### TASK DIRECTIONS
Using the data below, gather each line that includes the word "capsule".

---------- RECORDS SHOWN

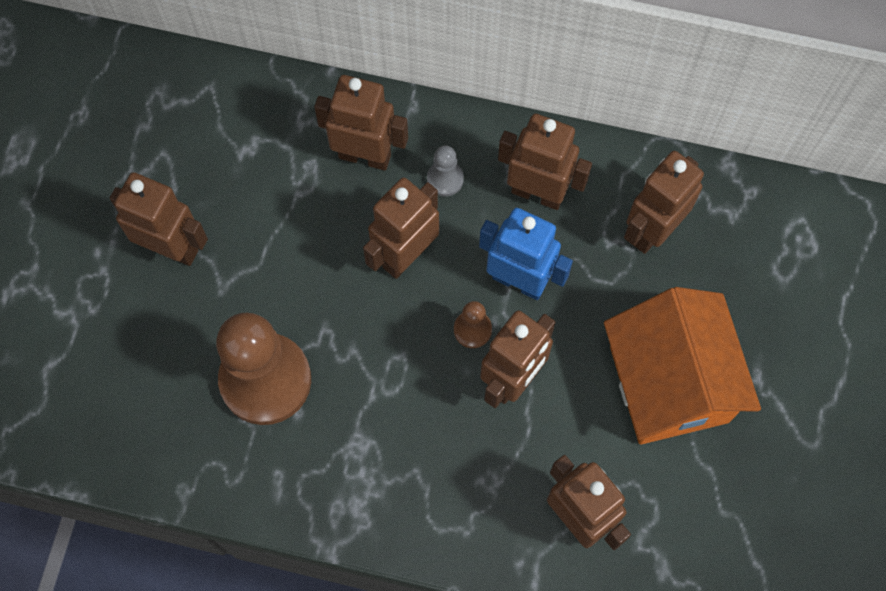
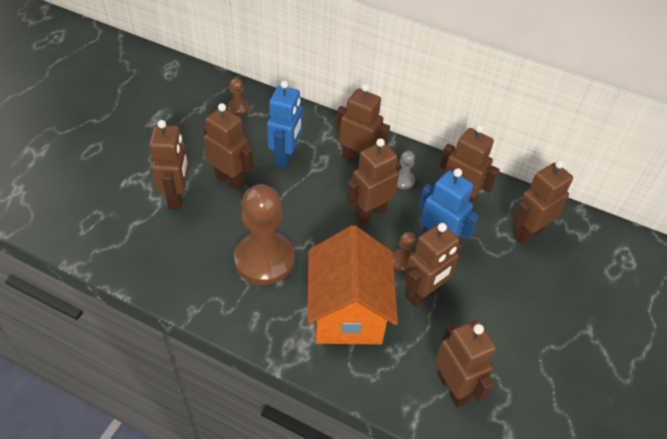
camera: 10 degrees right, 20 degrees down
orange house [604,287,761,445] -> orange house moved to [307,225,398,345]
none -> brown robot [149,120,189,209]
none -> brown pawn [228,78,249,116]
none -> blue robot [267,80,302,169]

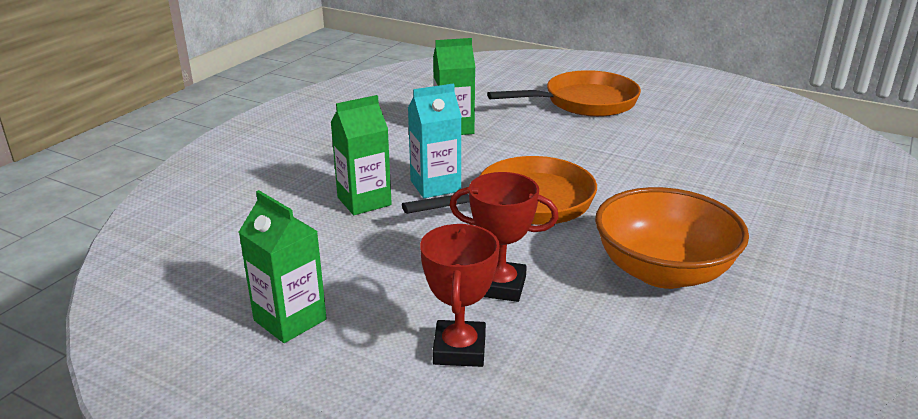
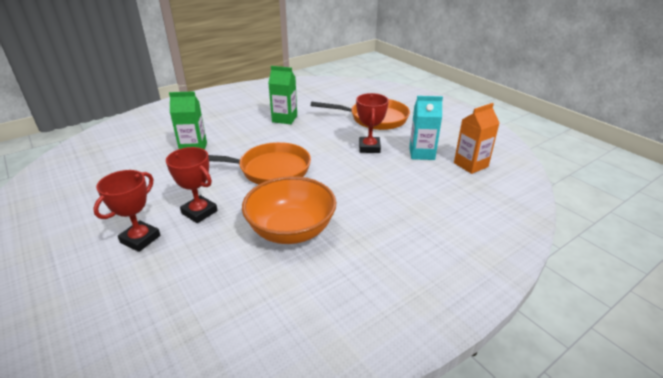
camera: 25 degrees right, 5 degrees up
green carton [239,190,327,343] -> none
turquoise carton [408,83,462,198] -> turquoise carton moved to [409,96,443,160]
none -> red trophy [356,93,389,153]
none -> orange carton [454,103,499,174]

--------------------
---------- RECORDS SHOWN

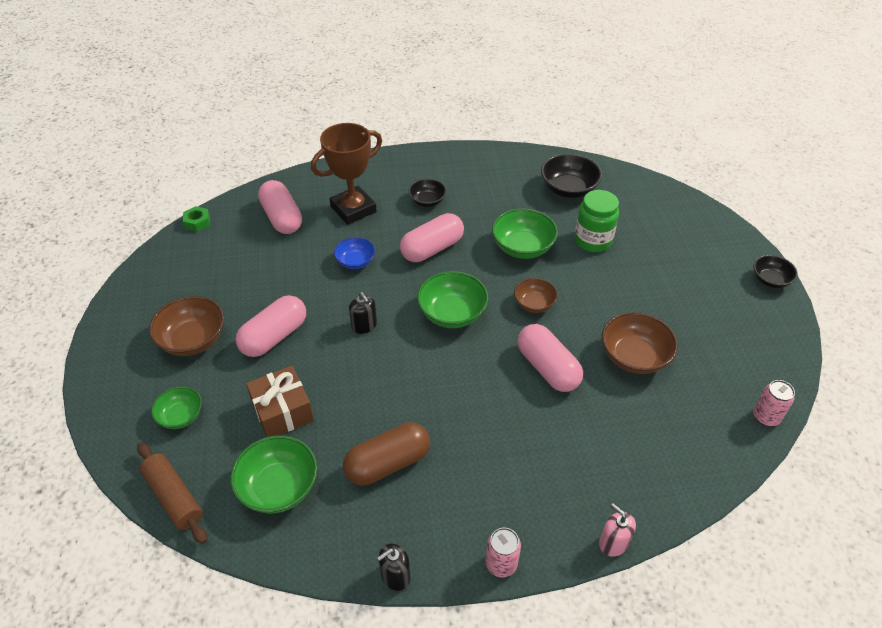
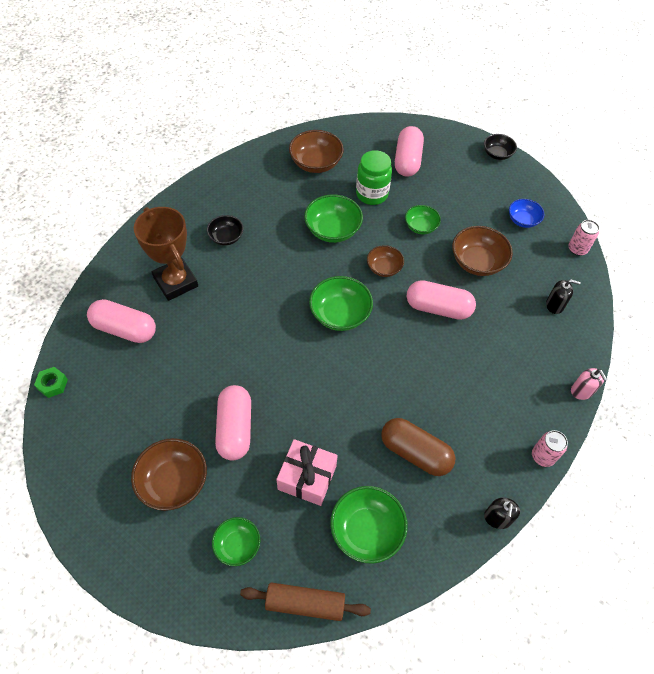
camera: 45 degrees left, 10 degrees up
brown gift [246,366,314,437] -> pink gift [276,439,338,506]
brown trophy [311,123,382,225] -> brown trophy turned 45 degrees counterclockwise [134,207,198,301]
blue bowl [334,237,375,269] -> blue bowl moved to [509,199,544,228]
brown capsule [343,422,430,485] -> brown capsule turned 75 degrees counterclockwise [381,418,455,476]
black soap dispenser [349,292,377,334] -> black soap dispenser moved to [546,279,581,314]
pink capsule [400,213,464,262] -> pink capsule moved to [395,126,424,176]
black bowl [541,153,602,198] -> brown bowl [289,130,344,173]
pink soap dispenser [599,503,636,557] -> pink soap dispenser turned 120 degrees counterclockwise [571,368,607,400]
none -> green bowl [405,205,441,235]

--------------------
---------- RECORDS SHOWN

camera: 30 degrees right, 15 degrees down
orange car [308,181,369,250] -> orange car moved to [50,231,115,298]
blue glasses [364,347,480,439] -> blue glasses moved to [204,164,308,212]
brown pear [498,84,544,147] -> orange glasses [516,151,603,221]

--------------------

### RESPONSE BOX
brown capsule [343,422,430,485] -> brown capsule turned 75 degrees counterclockwise [381,418,455,476]
pink capsule [400,213,464,262] -> pink capsule moved to [395,126,424,176]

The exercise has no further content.